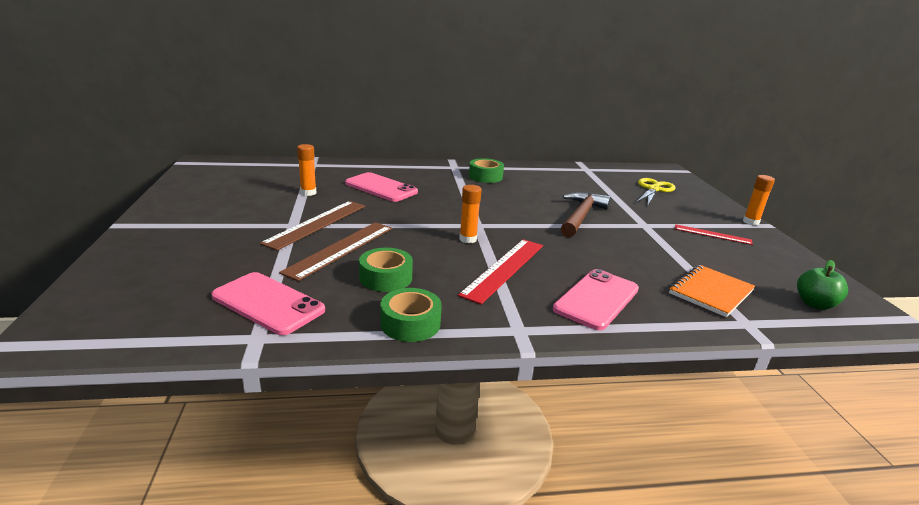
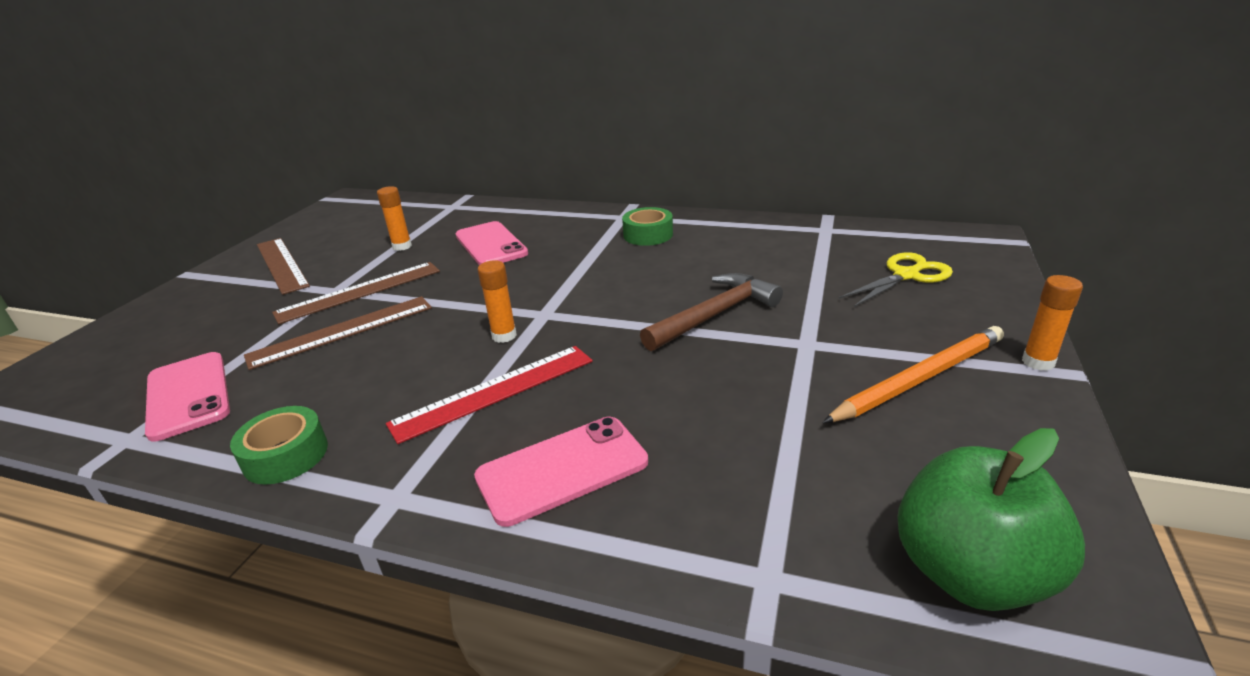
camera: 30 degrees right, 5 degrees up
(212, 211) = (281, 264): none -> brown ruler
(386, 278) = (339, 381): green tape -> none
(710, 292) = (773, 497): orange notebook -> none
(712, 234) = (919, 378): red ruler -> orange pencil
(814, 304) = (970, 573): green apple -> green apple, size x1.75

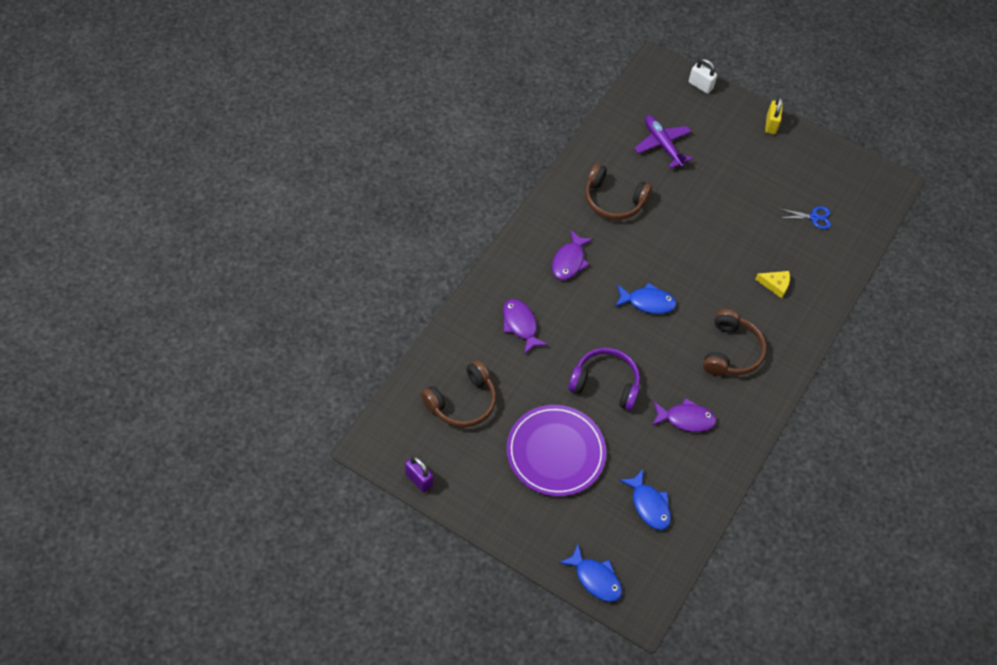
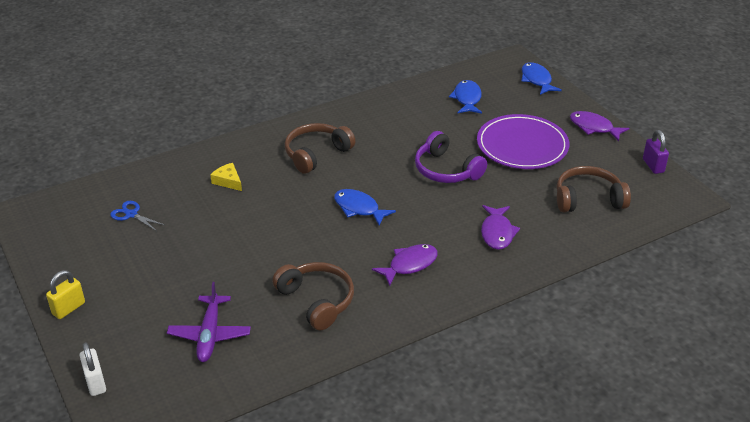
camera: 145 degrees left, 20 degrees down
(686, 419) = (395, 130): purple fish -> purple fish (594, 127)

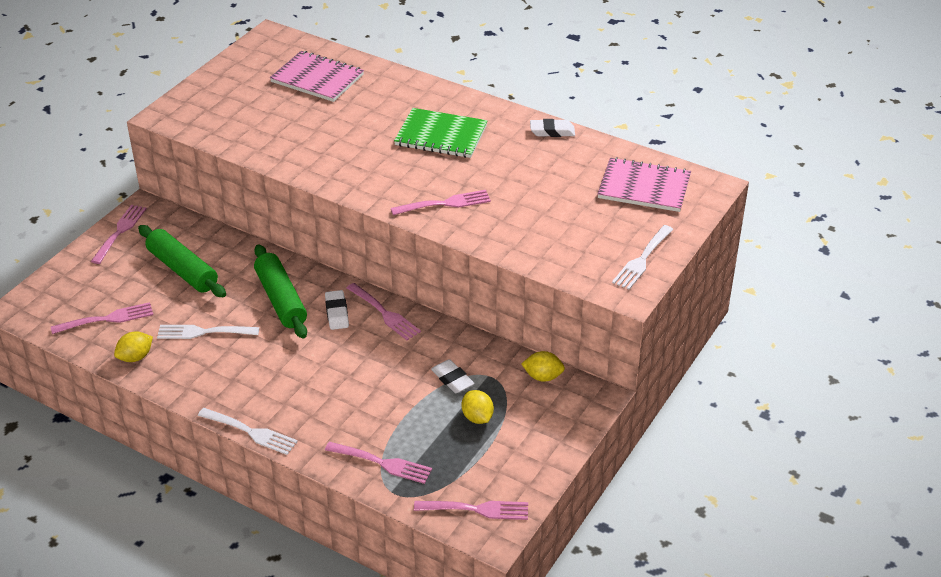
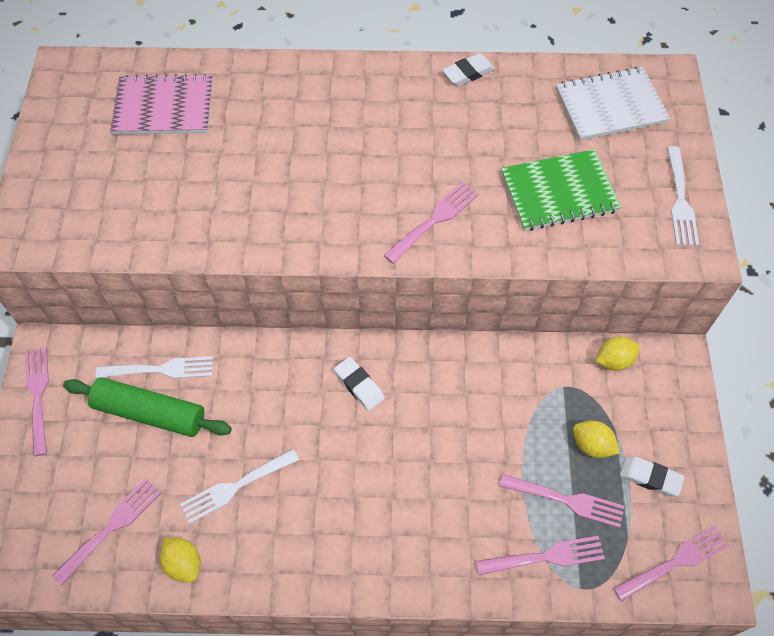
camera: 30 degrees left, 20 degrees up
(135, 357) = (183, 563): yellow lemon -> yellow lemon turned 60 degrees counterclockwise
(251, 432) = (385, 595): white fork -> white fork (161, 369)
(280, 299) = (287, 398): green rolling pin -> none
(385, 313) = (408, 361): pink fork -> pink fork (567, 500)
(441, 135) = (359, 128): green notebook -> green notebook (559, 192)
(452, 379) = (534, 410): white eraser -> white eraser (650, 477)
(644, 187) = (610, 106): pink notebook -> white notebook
★ ★ ★ ★
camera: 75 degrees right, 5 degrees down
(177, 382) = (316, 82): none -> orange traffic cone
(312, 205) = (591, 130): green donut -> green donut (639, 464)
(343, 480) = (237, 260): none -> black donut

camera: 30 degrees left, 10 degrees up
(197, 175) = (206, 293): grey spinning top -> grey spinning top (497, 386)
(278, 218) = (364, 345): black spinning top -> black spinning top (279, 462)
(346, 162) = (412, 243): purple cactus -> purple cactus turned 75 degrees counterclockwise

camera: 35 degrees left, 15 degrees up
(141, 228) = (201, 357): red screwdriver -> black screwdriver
★ ★ ★ ★
Find every line in the records that has the string "none", then state how many there are and nothing else.

6